= Given records =
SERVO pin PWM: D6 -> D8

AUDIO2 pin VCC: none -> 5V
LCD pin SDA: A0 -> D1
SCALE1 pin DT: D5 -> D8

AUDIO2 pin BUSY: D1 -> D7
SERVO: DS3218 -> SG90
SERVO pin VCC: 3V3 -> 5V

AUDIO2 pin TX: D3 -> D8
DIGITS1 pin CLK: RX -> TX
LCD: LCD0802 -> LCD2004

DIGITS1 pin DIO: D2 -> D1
--
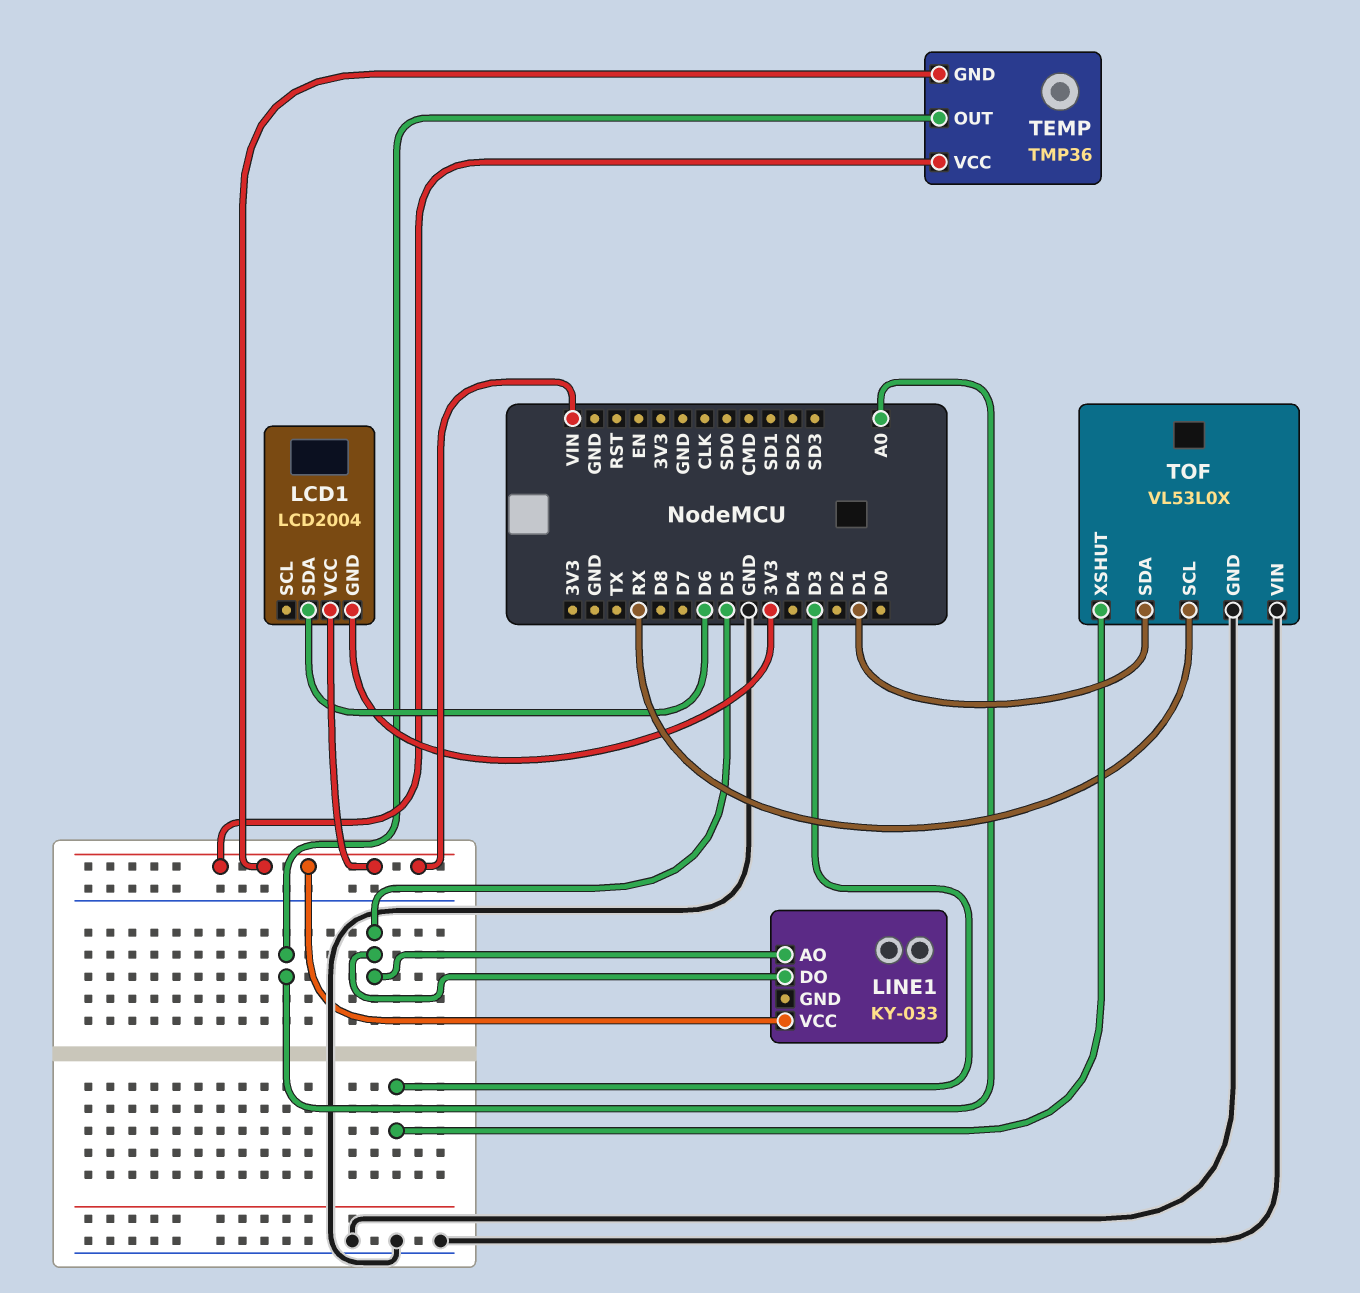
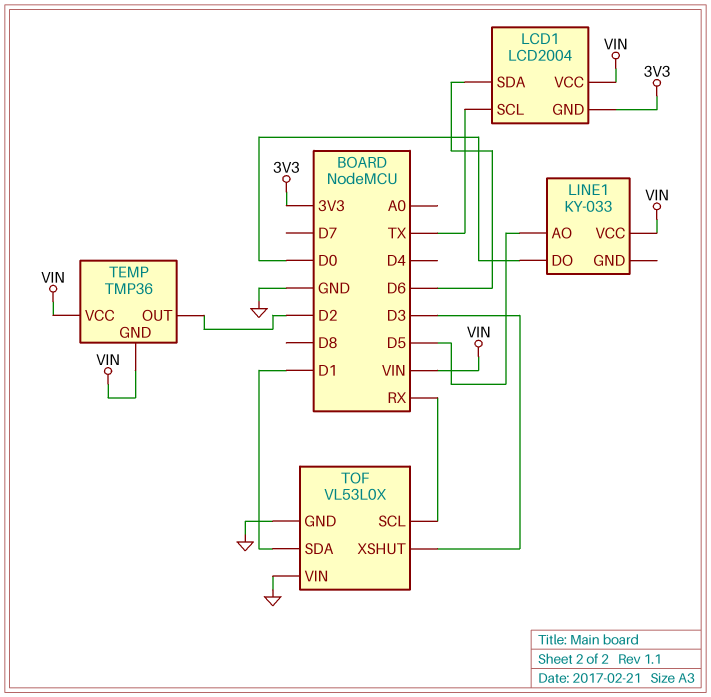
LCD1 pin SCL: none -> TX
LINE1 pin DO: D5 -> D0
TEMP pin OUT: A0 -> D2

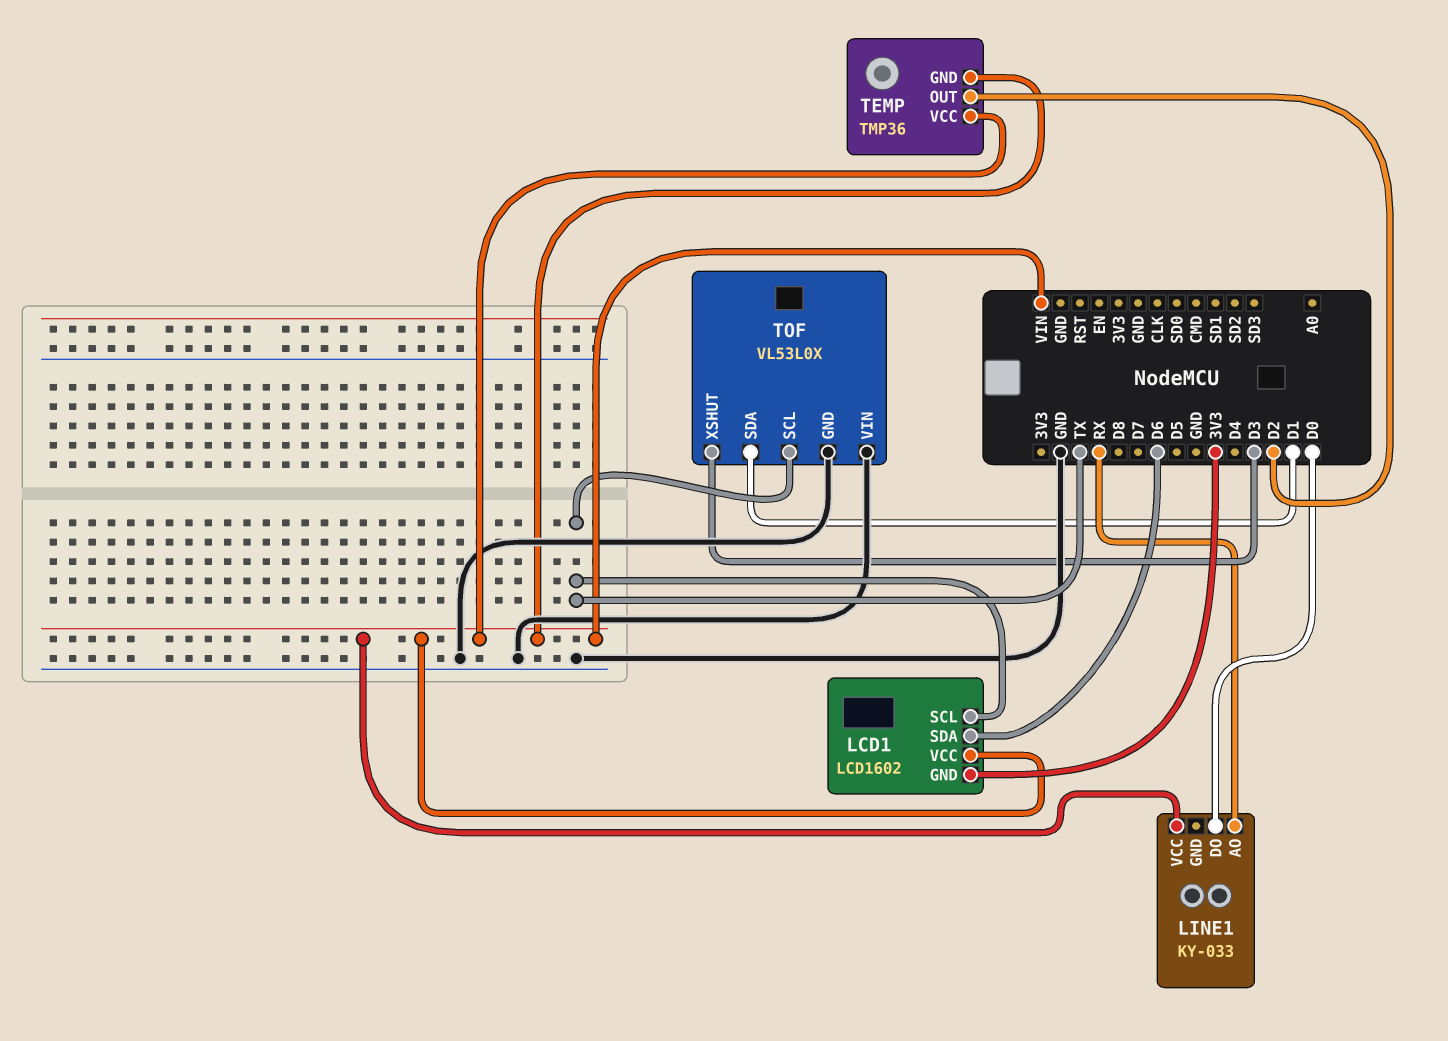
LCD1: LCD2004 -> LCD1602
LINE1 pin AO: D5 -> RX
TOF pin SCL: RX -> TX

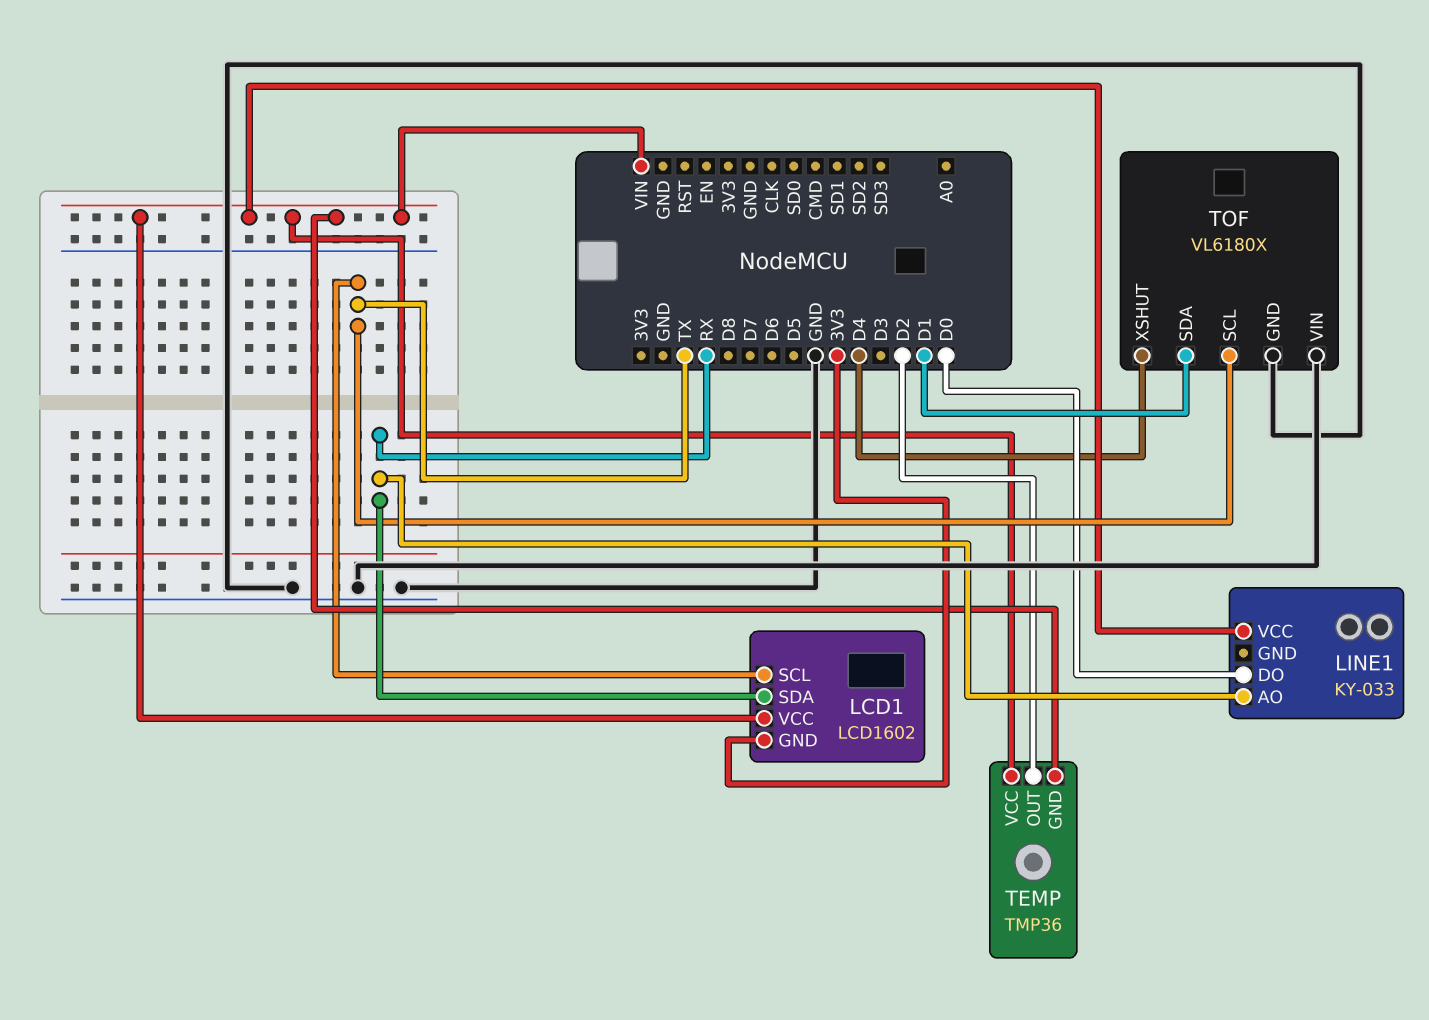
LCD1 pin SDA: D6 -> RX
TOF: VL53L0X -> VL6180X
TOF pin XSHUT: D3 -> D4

= Problem =
Print only what lies in the material above starting at the line with "SERVO pin VCC: 3V3 -> 5V" and ending at the line with "DIGITS1 pin DIO: D2 -> D1", every line exactly as given.

= Completed task =
SERVO pin VCC: 3V3 -> 5V

AUDIO2 pin TX: D3 -> D8
DIGITS1 pin CLK: RX -> TX
LCD: LCD0802 -> LCD2004

DIGITS1 pin DIO: D2 -> D1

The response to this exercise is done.